*** Opening Excerpted records ***

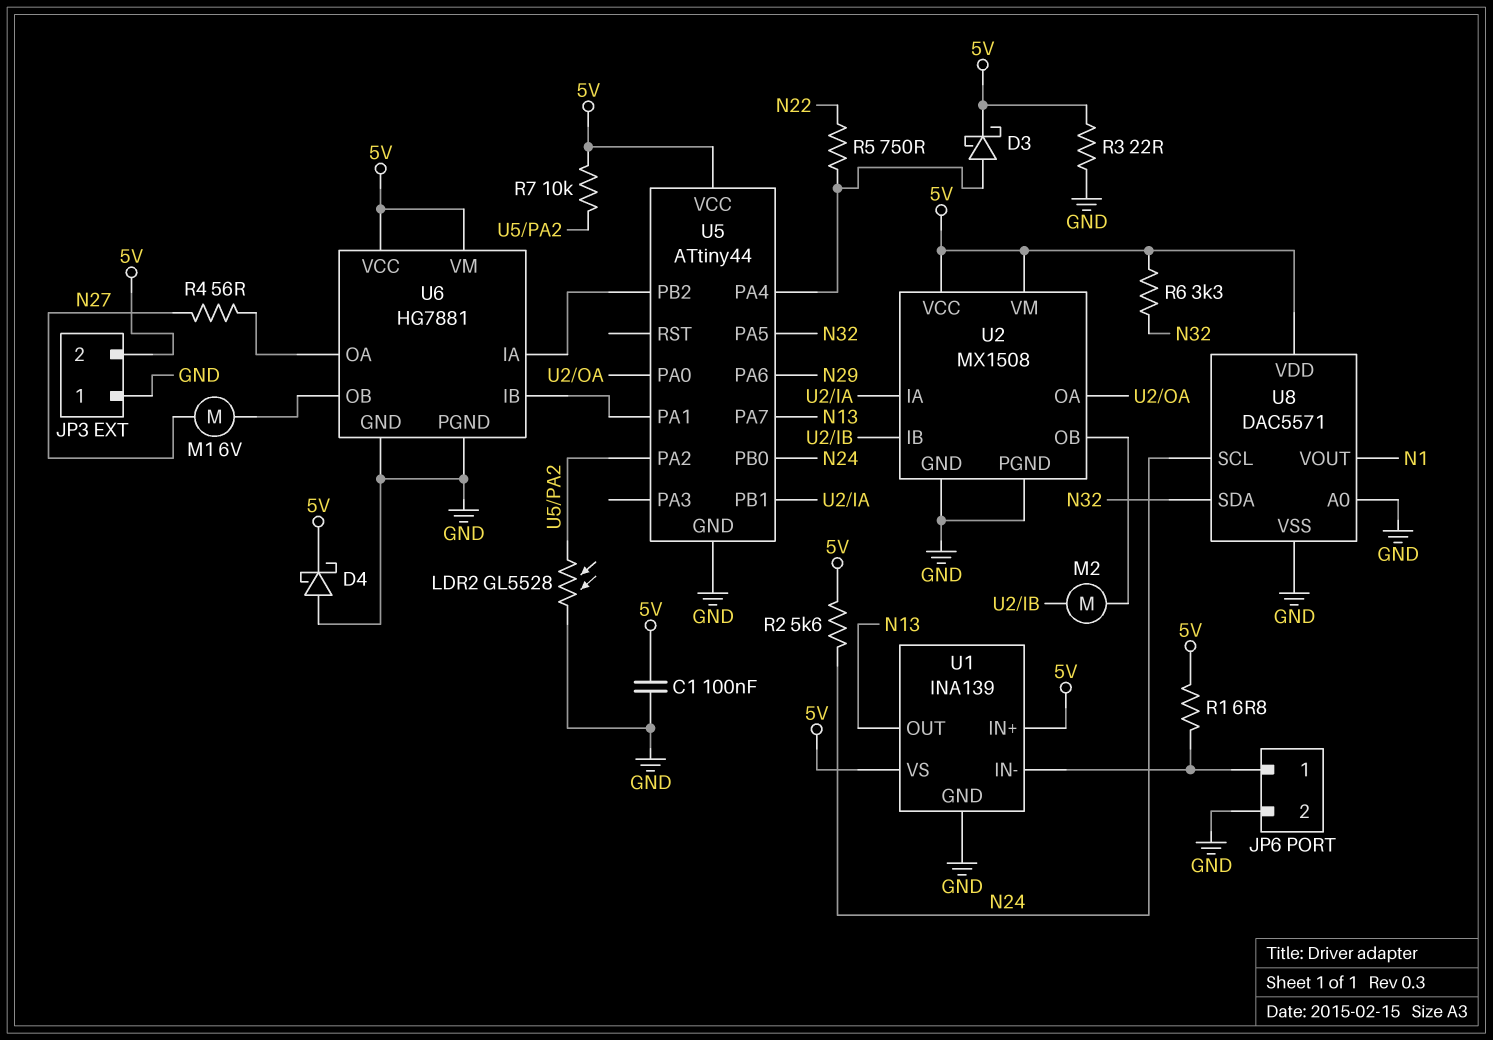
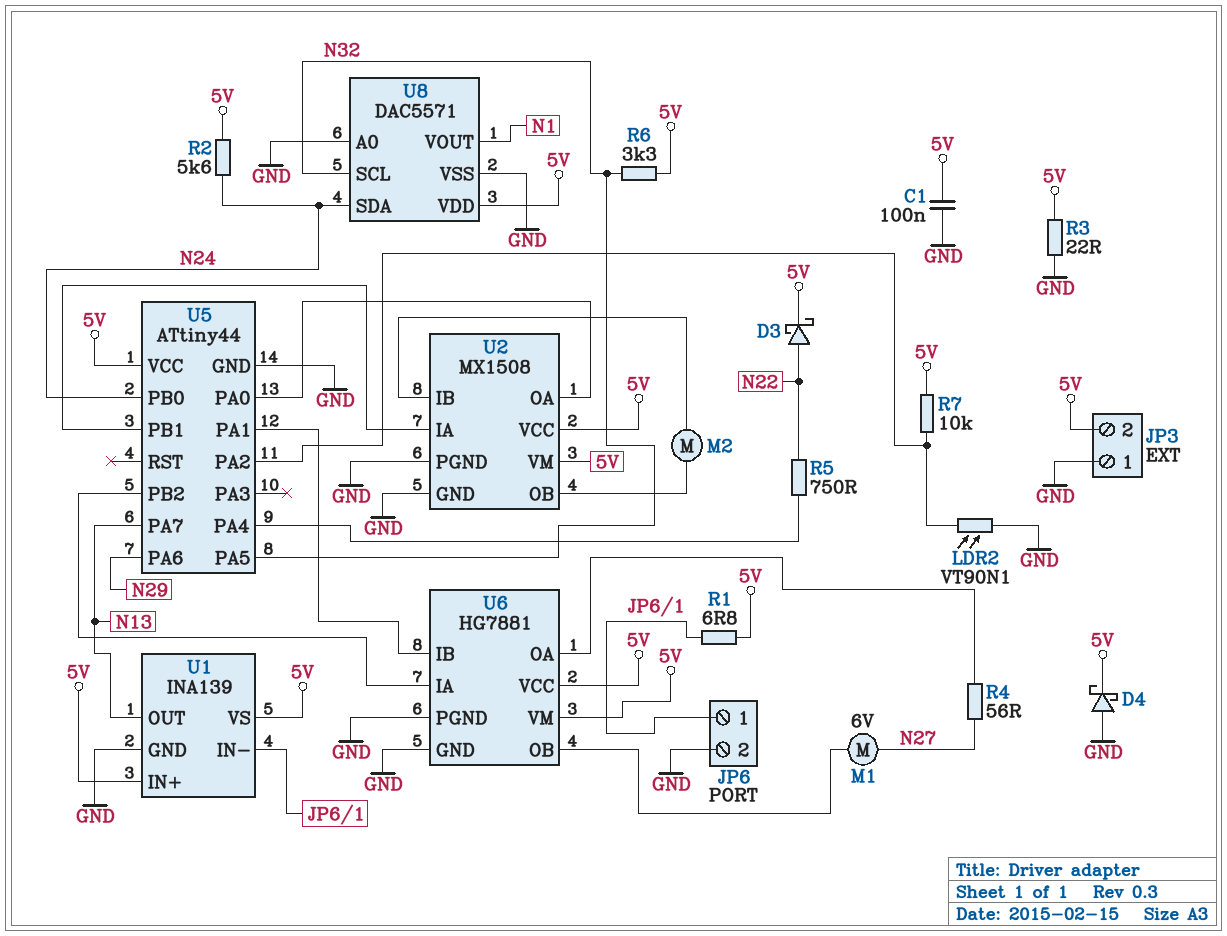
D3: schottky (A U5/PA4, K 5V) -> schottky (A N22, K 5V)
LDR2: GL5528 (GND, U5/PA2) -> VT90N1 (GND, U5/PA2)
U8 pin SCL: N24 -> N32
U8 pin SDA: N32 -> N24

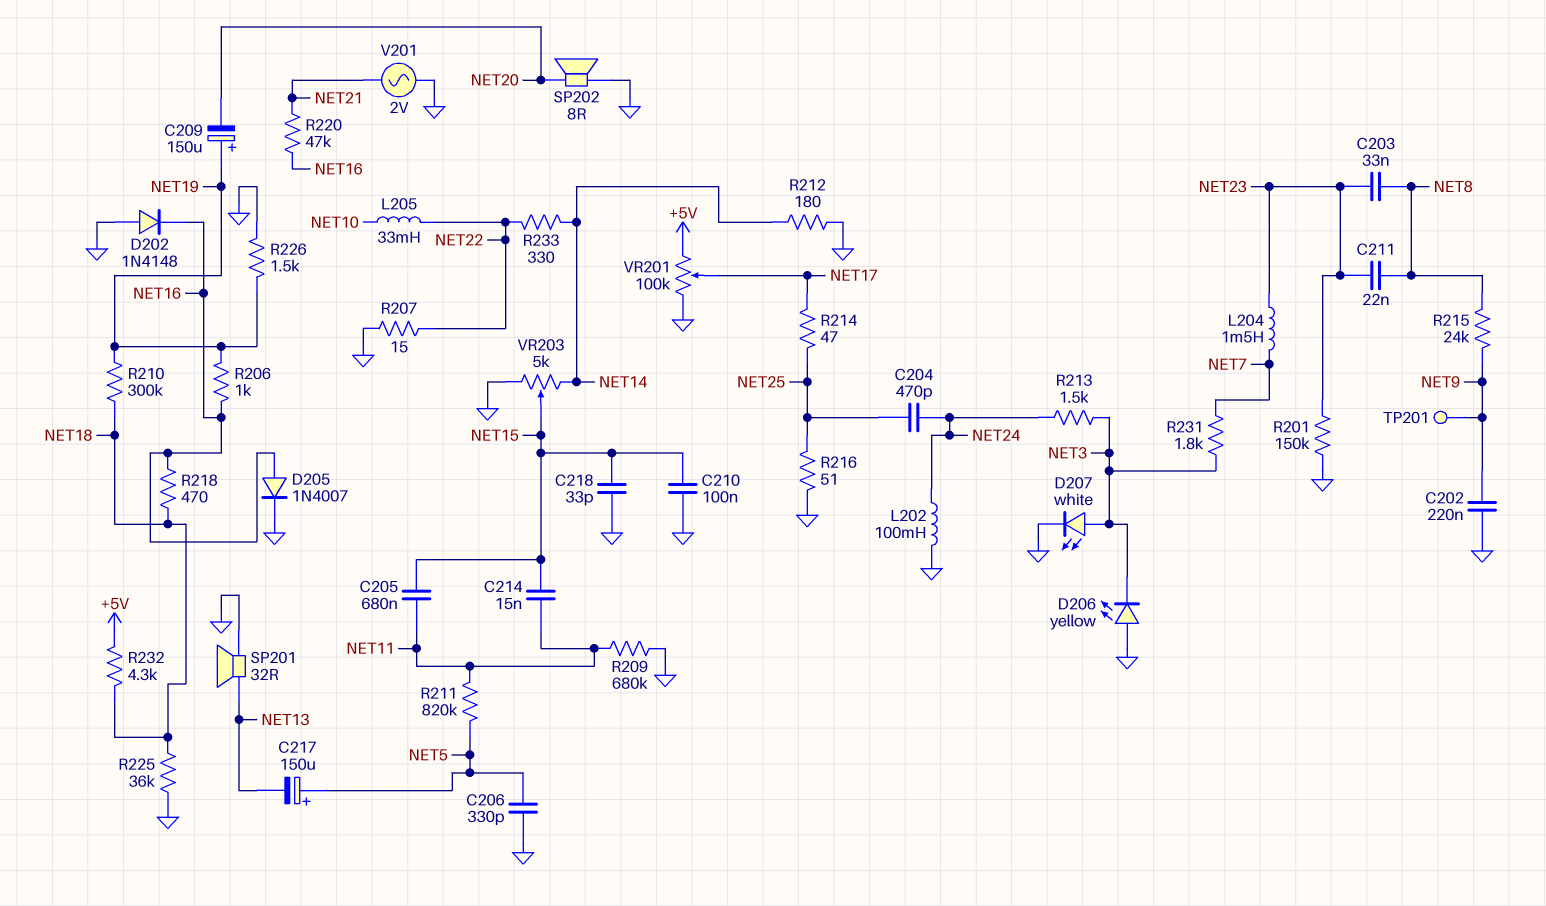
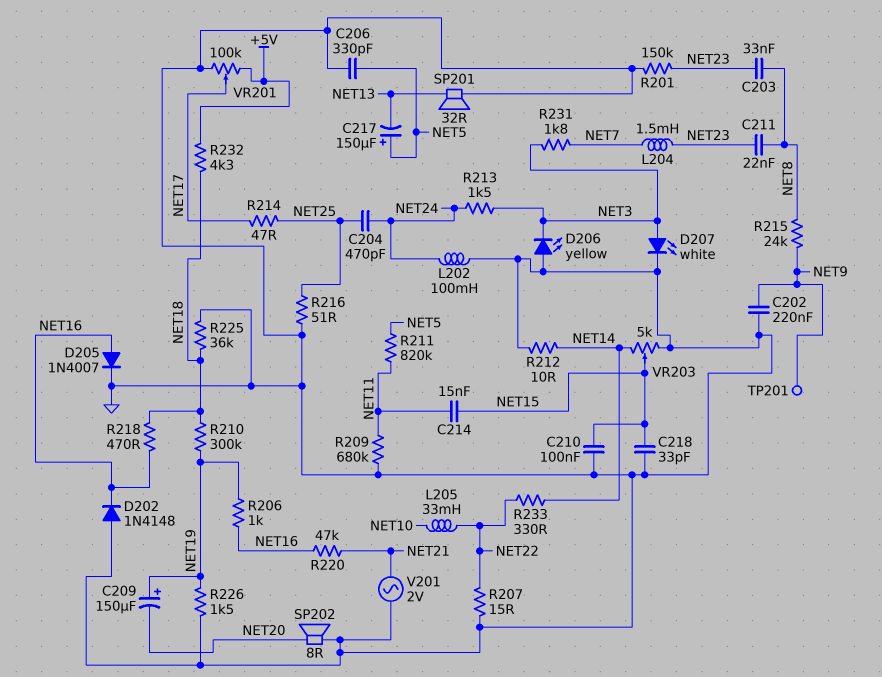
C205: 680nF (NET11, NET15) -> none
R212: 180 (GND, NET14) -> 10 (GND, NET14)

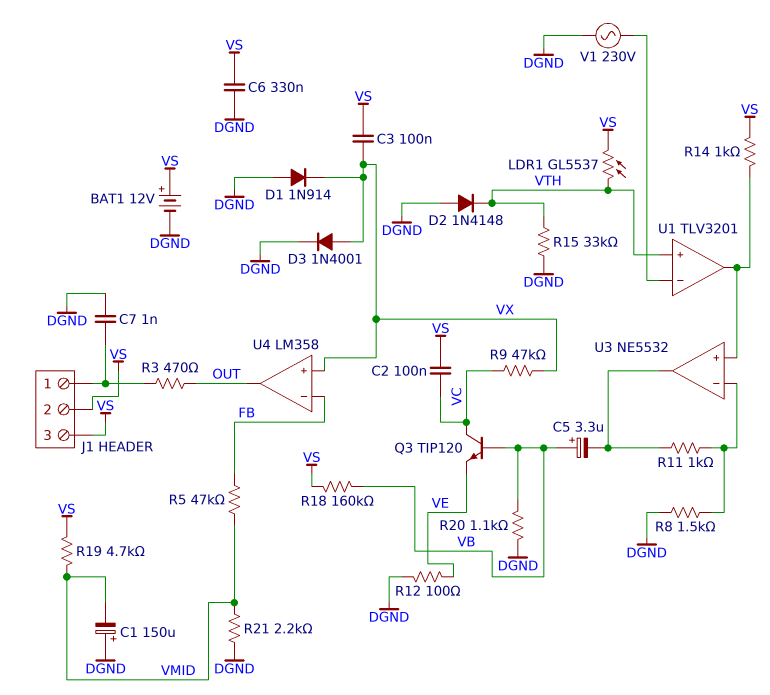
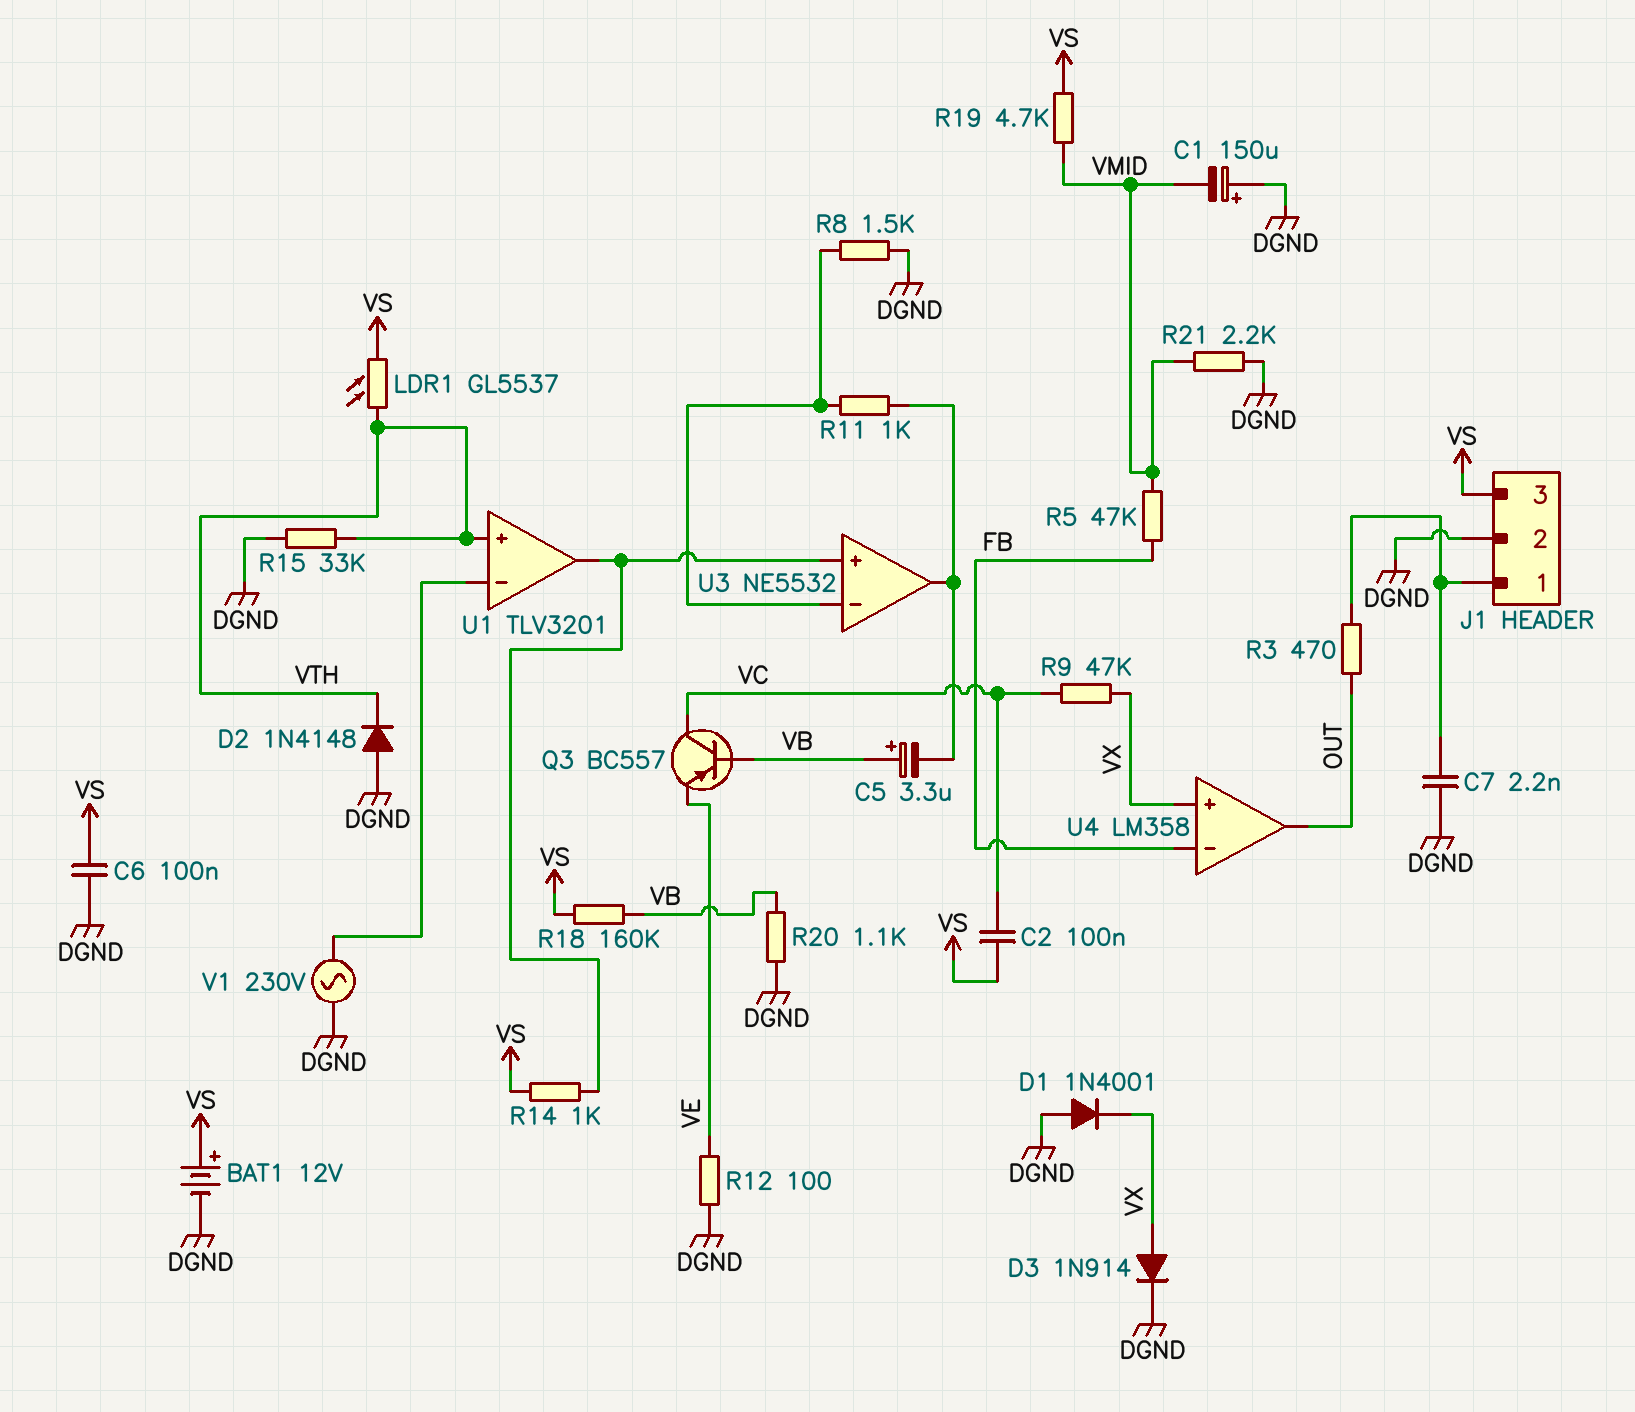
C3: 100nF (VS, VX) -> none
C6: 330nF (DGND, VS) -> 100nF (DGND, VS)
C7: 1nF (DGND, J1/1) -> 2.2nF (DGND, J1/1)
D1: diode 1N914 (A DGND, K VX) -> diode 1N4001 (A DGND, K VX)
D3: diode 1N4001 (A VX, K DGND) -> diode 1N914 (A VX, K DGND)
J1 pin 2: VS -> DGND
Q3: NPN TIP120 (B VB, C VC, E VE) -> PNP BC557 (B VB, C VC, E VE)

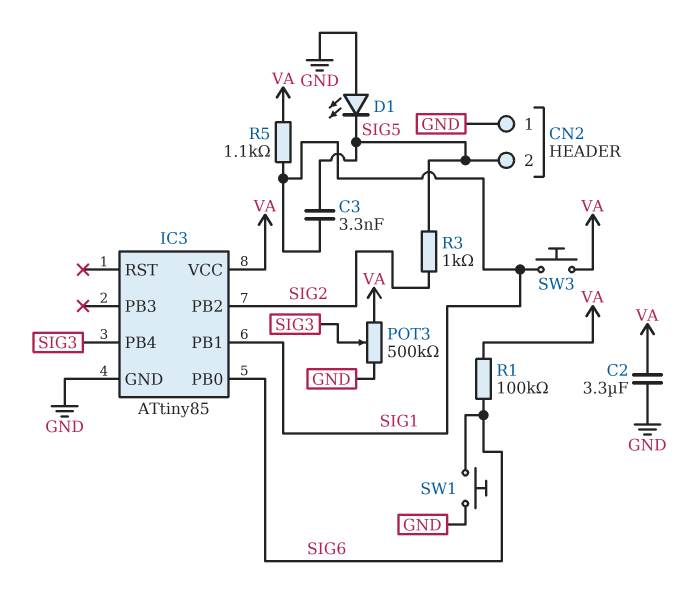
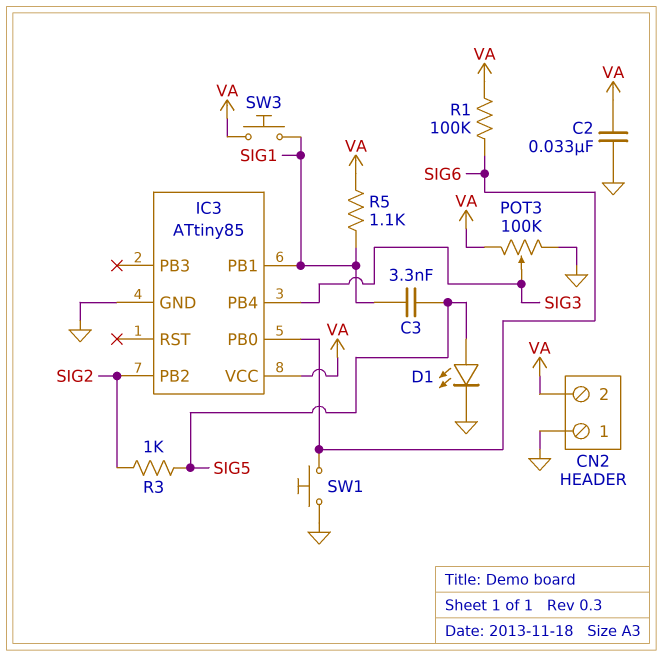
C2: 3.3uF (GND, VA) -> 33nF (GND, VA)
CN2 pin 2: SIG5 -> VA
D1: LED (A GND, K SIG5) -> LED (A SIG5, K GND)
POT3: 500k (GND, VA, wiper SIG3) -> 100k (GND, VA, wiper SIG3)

*** Closing Excerpted records ***

# Task brief:
Go through the records above, find each line with the string "DGND", and copy it.

# Exercise solution:
C6: 330nF (DGND, VS) -> 100nF (DGND, VS)
C7: 1nF (DGND, J1/1) -> 2.2nF (DGND, J1/1)
D1: diode 1N914 (A DGND, K VX) -> diode 1N4001 (A DGND, K VX)
D3: diode 1N4001 (A VX, K DGND) -> diode 1N914 (A VX, K DGND)
J1 pin 2: VS -> DGND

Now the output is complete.